BEGIN
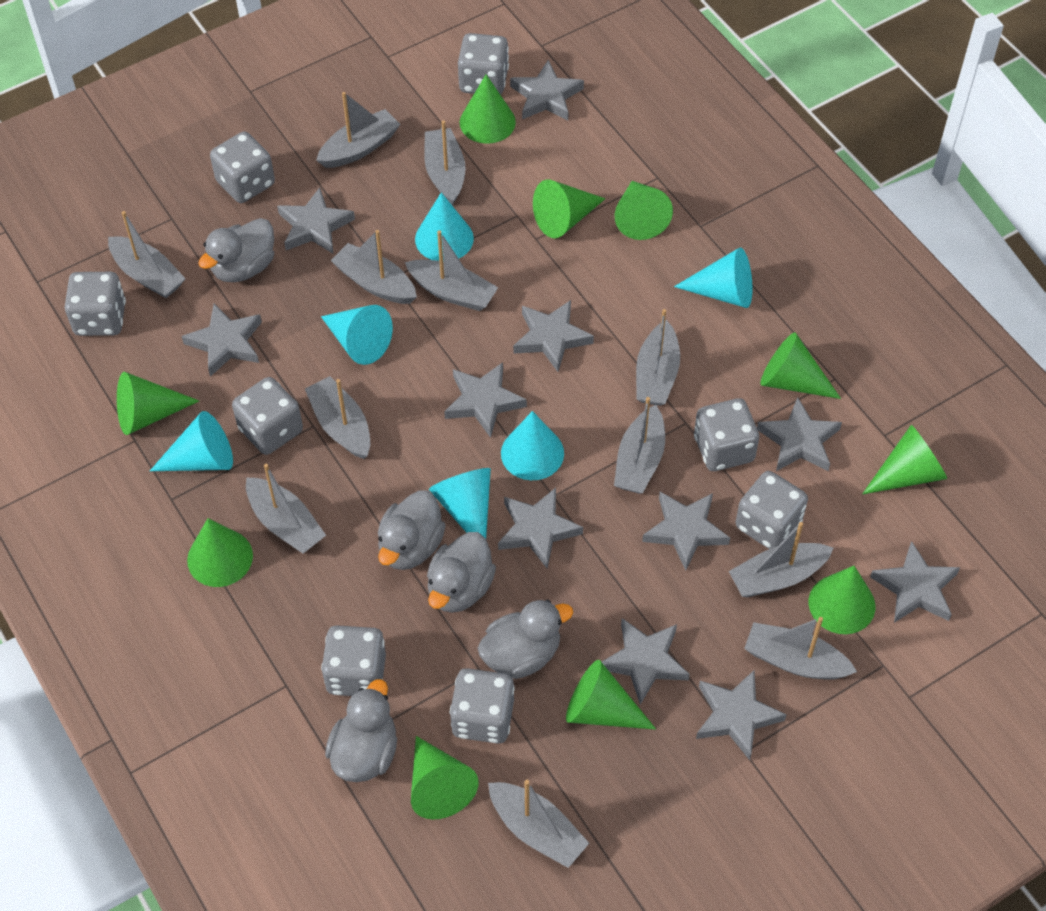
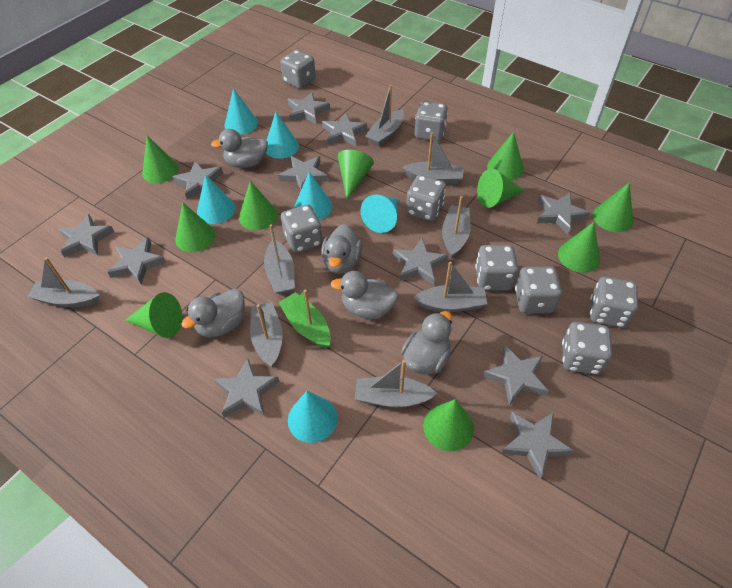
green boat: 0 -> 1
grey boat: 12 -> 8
END
BEGIN
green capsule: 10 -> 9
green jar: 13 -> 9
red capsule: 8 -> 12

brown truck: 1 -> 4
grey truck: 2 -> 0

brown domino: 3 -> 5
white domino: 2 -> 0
END
### Work required:
Return the span of lines in the data above that opens at the line with "green jar: 13 -> 9" and closes at the line with "white domino: 2 -> 0", exactly, ends included, nothing else.

### Problem solution:
green jar: 13 -> 9
red capsule: 8 -> 12

brown truck: 1 -> 4
grey truck: 2 -> 0

brown domino: 3 -> 5
white domino: 2 -> 0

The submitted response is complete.